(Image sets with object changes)
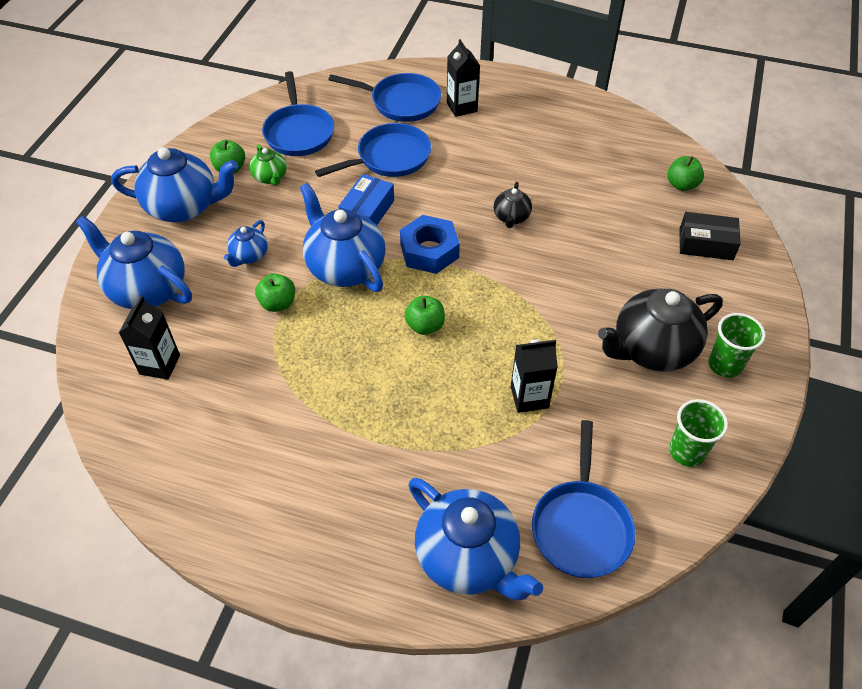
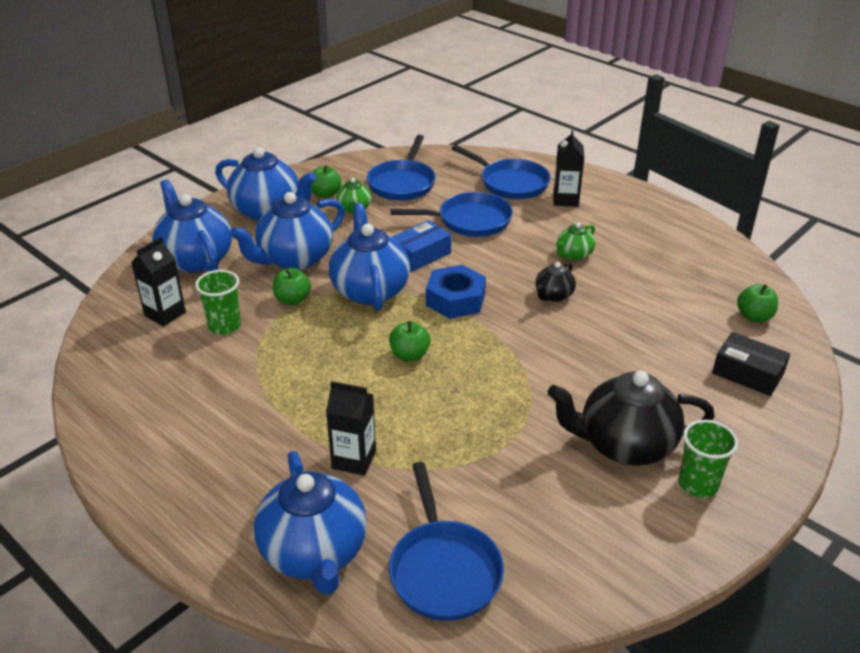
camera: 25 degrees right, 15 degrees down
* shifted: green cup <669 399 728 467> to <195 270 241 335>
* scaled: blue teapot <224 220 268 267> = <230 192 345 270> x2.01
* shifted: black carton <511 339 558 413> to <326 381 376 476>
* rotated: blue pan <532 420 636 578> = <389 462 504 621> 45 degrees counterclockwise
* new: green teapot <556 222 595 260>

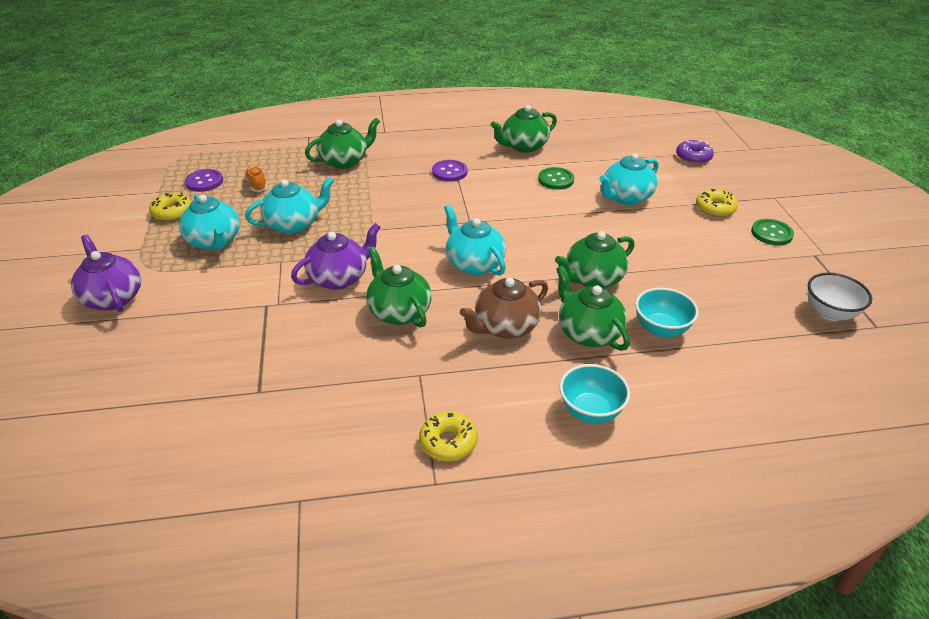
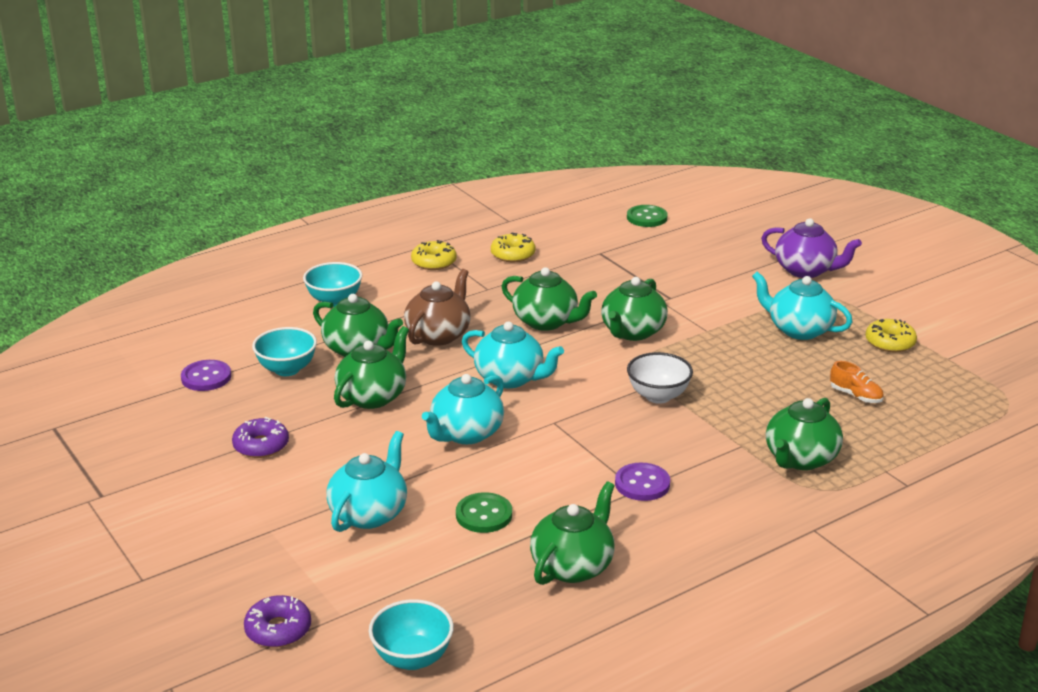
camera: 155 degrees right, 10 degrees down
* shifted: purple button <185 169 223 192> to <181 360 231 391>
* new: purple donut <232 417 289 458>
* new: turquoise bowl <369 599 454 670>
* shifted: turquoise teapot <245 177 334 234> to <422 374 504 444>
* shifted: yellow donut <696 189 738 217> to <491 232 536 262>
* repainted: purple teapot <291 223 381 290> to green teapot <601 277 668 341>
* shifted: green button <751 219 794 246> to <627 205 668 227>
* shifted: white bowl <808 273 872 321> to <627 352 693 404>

* * *

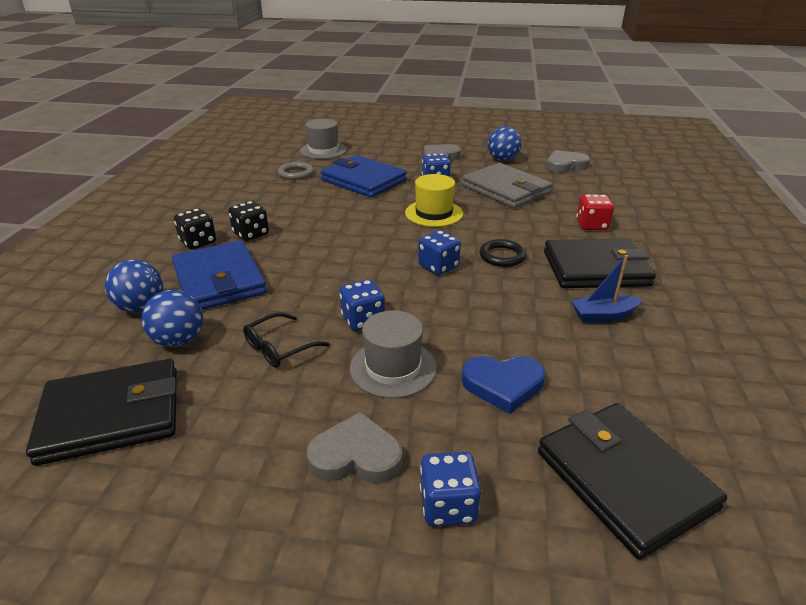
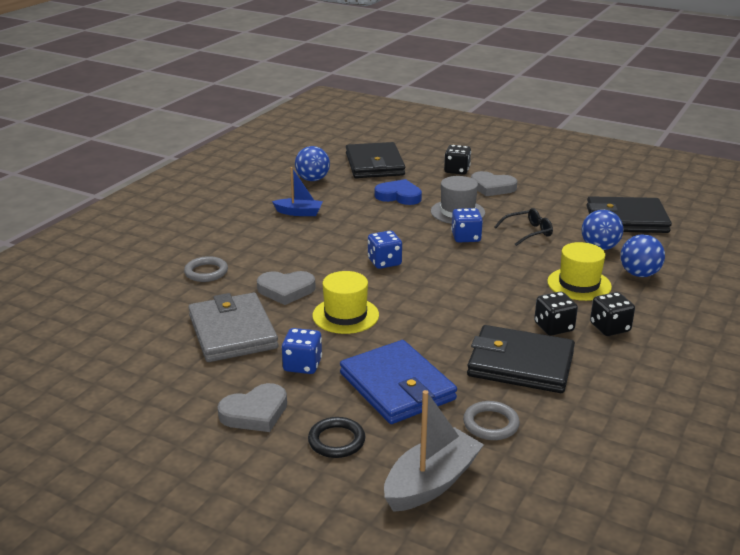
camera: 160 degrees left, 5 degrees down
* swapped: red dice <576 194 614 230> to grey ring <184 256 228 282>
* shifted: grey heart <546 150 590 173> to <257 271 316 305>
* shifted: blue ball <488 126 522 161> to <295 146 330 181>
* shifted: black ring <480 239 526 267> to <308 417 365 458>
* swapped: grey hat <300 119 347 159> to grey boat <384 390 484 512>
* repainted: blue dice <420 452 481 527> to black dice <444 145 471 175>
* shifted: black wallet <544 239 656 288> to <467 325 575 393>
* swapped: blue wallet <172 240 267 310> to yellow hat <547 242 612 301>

Assignment
Scan the entries above for the line containing "camera: 25 degrees right, 15 degrees down", and copy it and all lines after it exactly, down to and including the line containing "45 degrees counterclockwise".

Response below
camera: 25 degrees right, 15 degrees down
* shifted: green cup <669 399 728 467> to <195 270 241 335>
* scaled: blue teapot <224 220 268 267> = <230 192 345 270> x2.01
* shifted: black carton <511 339 558 413> to <326 381 376 476>
* rotated: blue pan <532 420 636 578> = <389 462 504 621> 45 degrees counterclockwise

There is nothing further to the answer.